* _WORK TO BE COMPLETED_
Reproduce the listing below word for word, from start to end.

---------------

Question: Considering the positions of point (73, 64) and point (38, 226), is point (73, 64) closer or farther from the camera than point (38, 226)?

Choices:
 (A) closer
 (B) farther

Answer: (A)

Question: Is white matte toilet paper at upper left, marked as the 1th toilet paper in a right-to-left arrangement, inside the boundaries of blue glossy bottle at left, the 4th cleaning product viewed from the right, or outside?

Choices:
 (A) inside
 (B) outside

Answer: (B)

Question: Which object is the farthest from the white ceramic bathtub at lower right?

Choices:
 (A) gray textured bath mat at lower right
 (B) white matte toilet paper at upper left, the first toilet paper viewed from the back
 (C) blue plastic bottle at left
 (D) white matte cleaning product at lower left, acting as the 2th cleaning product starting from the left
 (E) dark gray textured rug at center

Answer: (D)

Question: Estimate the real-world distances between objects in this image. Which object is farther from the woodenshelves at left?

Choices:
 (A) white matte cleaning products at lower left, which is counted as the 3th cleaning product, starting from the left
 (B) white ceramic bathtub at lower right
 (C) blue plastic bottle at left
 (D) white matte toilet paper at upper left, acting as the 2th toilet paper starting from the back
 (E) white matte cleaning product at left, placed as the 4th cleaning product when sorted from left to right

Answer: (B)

---------------

* _RESPONSE TO THIS EXERCISE_
Question: Considering the positions of point (73, 64) and point (38, 226), is point (73, 64) closer or farther from the camera than point (38, 226)?

Choices:
 (A) closer
 (B) farther

Answer: (A)

Question: Is white matte toilet paper at upper left, marked as the 1th toilet paper in a right-to-left arrangement, inside the boundaries of blue glossy bottle at left, the 4th cleaning product viewed from the right, or outside?

Choices:
 (A) inside
 (B) outside

Answer: (B)

Question: Which object is the farthest from the white ceramic bathtub at lower right?

Choices:
 (A) gray textured bath mat at lower right
 (B) white matte toilet paper at upper left, the first toilet paper viewed from the back
 (C) blue plastic bottle at left
 (D) white matte cleaning product at lower left, acting as the 2th cleaning product starting from the left
 (E) dark gray textured rug at center

Answer: (D)

Question: Estimate the real-world distances between objects in this image. Which object is farther from the woodenshelves at left?

Choices:
 (A) white matte cleaning products at lower left, which is counted as the 3th cleaning product, starting from the left
 (B) white ceramic bathtub at lower right
 (C) blue plastic bottle at left
 (D) white matte toilet paper at upper left, acting as the 2th toilet paper starting from the back
 (E) white matte cleaning product at left, placed as the 4th cleaning product when sorted from left to right

Answer: (B)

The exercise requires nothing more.